Task item:
What is needed is the full set of records, word for word, with no pictures.
--- Supplied entries ---
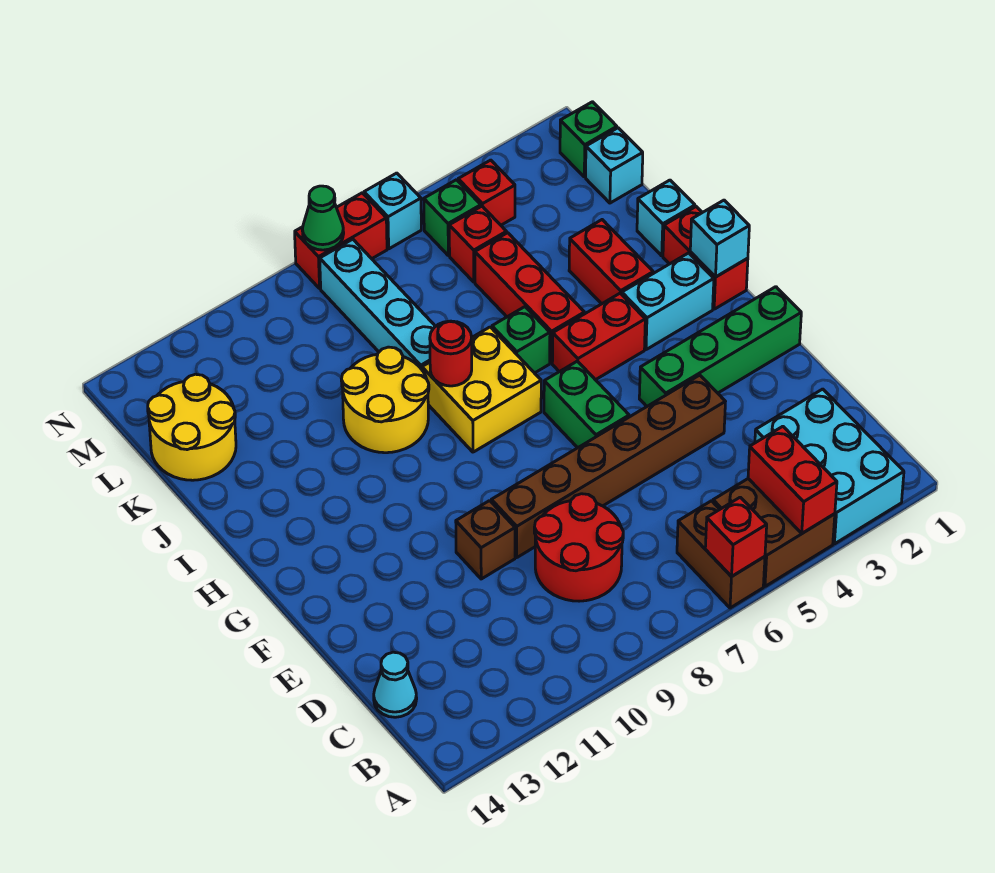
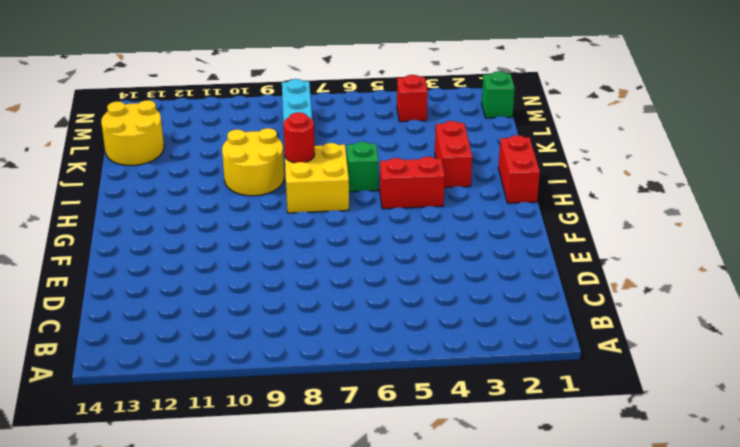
none -> cyan brick A2:C3 level 1
none -> brown brick A4:B5 level 1
none -> brown brick A6:B6 level 1
none -> red round brick C8:D9 level 1

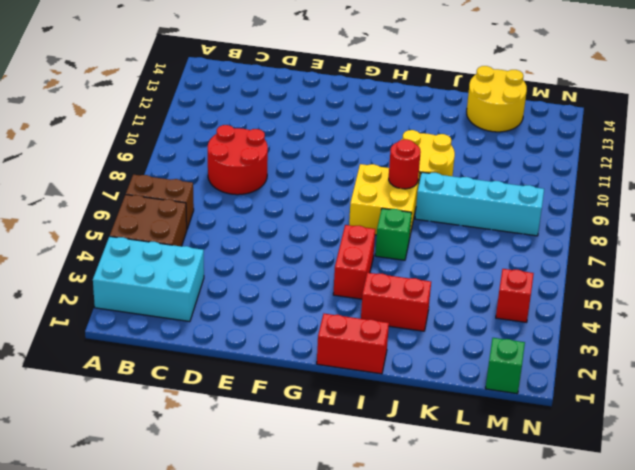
none -> cyan cone C14 level 1
none -> brown brick E4:E9 level 1
none -> brown brick E10 level 1
none -> green brick F1:F4 level 1

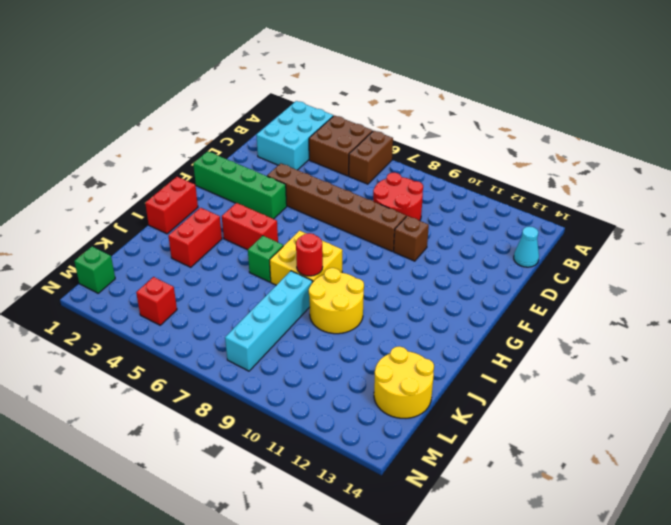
none -> green brick F6:G6 level 1
none -> cyan brick H2:H3 level 1
none -> red brick I5:K5 level 1
none -> cyan brick J1 level 1

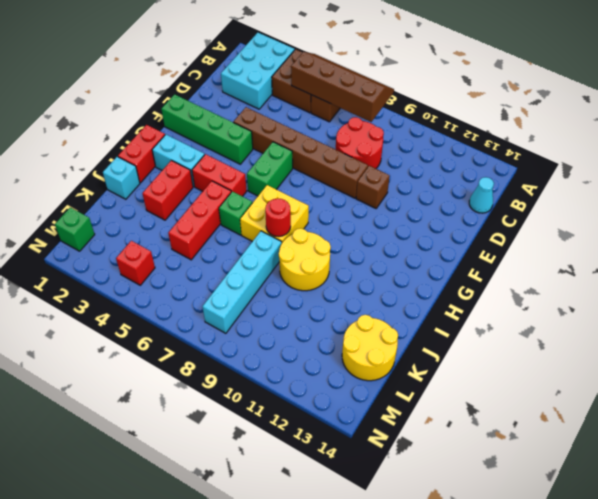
brown slope A5:B8 level 2 top B -> red brick A6 level 2
none -> cyan brick L1 level 1
none -> red brick L5 level 1
none -> green brick M5 level 1
none -> cyan brick N6 level 1

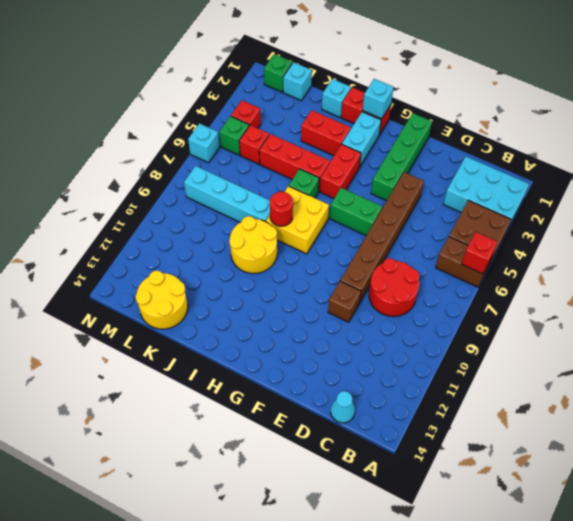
none -> red brick N7:N8 level 1
none -> red brick A4:B4 level 2
none -> green cone N8 level 2

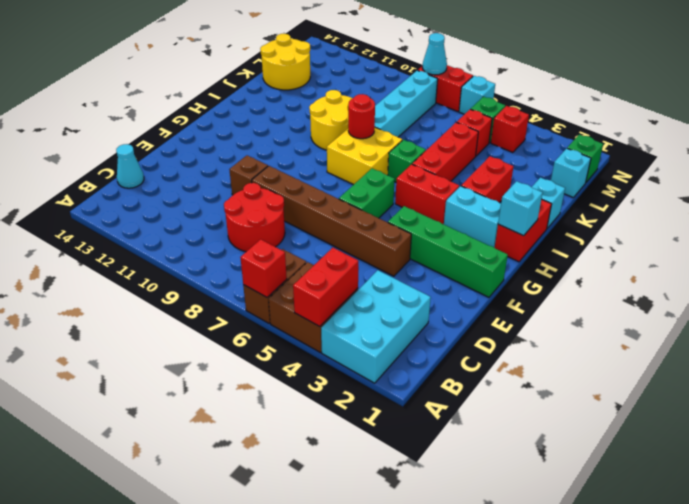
cyan cone N8 level 2 -> green cone N8 level 2

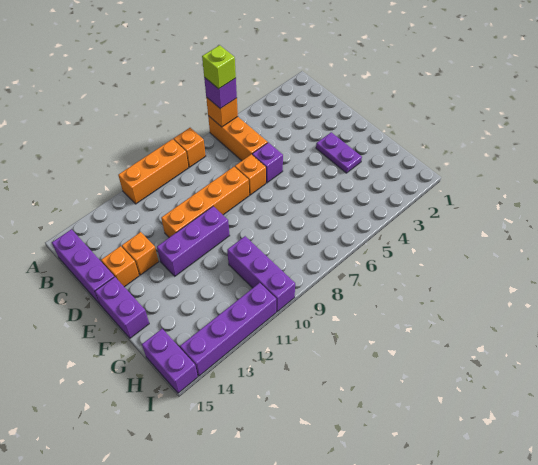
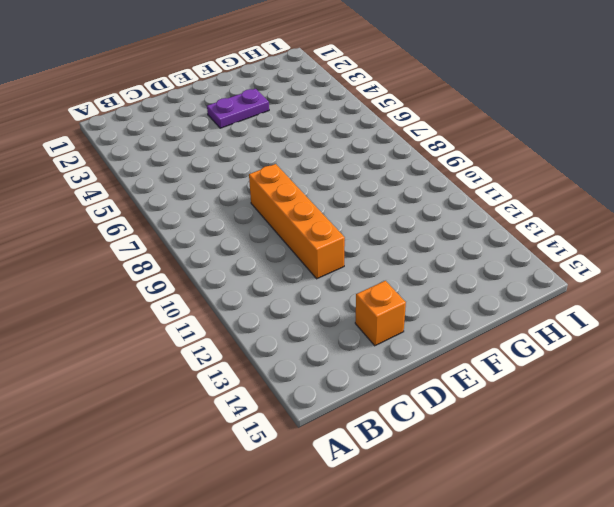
none -> orange brick A6:C6 level 1
none -> orange brick A8 level 1
none -> orange brick A9:A11 level 1

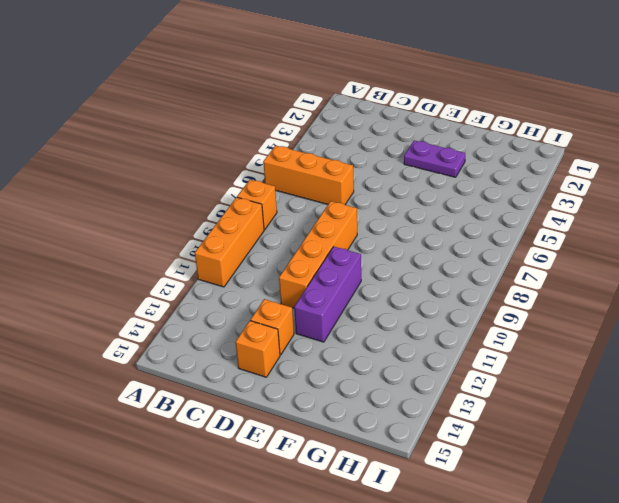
none -> purple brick B15:D15 level 1
none -> purple brick D6 level 1
none -> orange brick D7 level 1

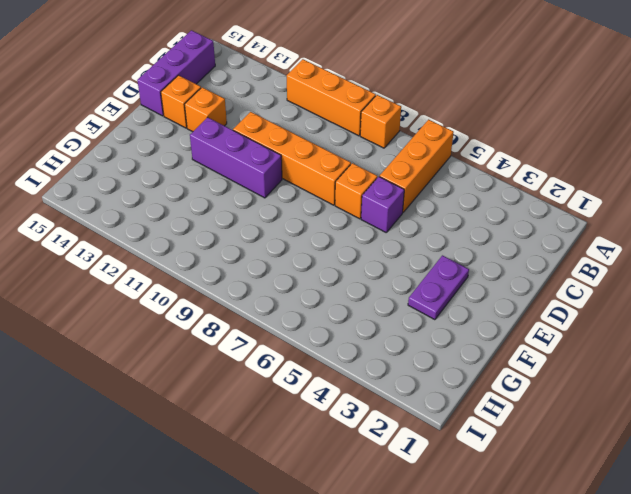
none -> purple brick E15:F15 level 1
none -> purple brick G10:I10 level 1
none -> purple brick H15:I15 level 1

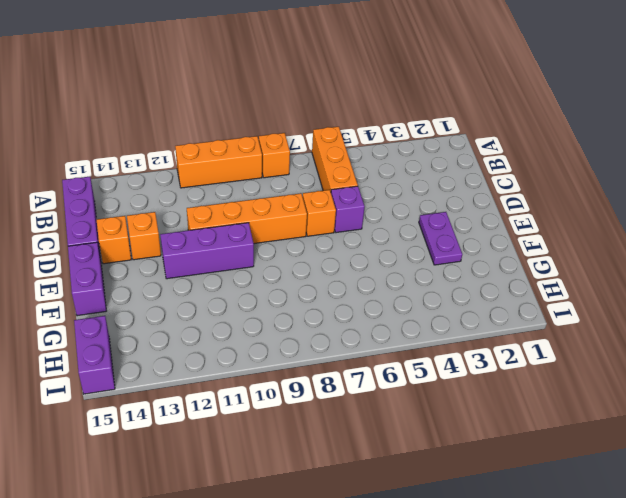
none -> purple brick G10:I10 level 1
none -> purple brick I11:I14 level 1
none -> orange brick A6 level 2

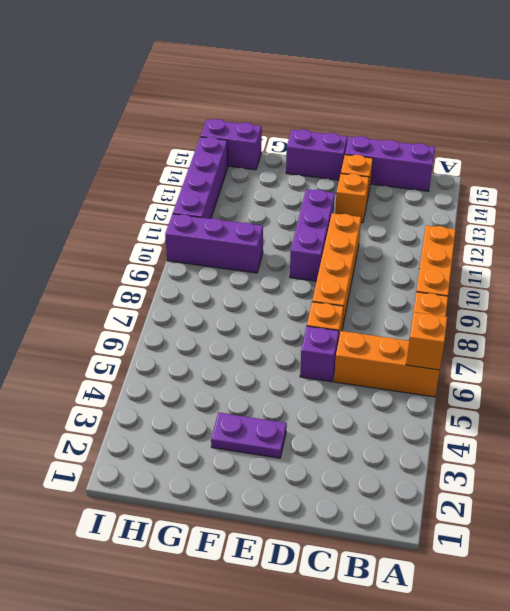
none -> purple brick A6 level 3
none -> lime brick A6 level 4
---
Solution to this problem:
none -> cyan brick A2:C3 level 1
none -> brown brick A4:B5 level 1
none -> brown brick A6:B6 level 1
none -> red round brick C8:D9 level 1

none -> cyan cone C14 level 1
none -> brown brick E4:E9 level 1
none -> brown brick E10 level 1
none -> green brick F1:F4 level 1

none -> green brick F6:G6 level 1
none -> cyan brick H2:H3 level 1
none -> red brick I5:K5 level 1
none -> cyan brick J1 level 1

brown slope A5:B8 level 2 top B -> red brick A6 level 2
none -> cyan brick L1 level 1
none -> red brick L5 level 1
none -> green brick M5 level 1
none -> cyan brick N6 level 1

none -> red brick N7:N8 level 1
none -> red brick A4:B4 level 2
none -> green cone N8 level 2

cyan cone N8 level 2 -> green cone N8 level 2

none -> orange brick A6:C6 level 1
none -> orange brick A8 level 1
none -> orange brick A9:A11 level 1

none -> purple brick B15:D15 level 1
none -> purple brick D6 level 1
none -> orange brick D7 level 1

none -> purple brick E15:F15 level 1
none -> purple brick G10:I10 level 1
none -> purple brick H15:I15 level 1

none -> purple brick G10:I10 level 1
none -> purple brick I11:I14 level 1
none -> orange brick A6 level 2

none -> purple brick A6 level 3
none -> lime brick A6 level 4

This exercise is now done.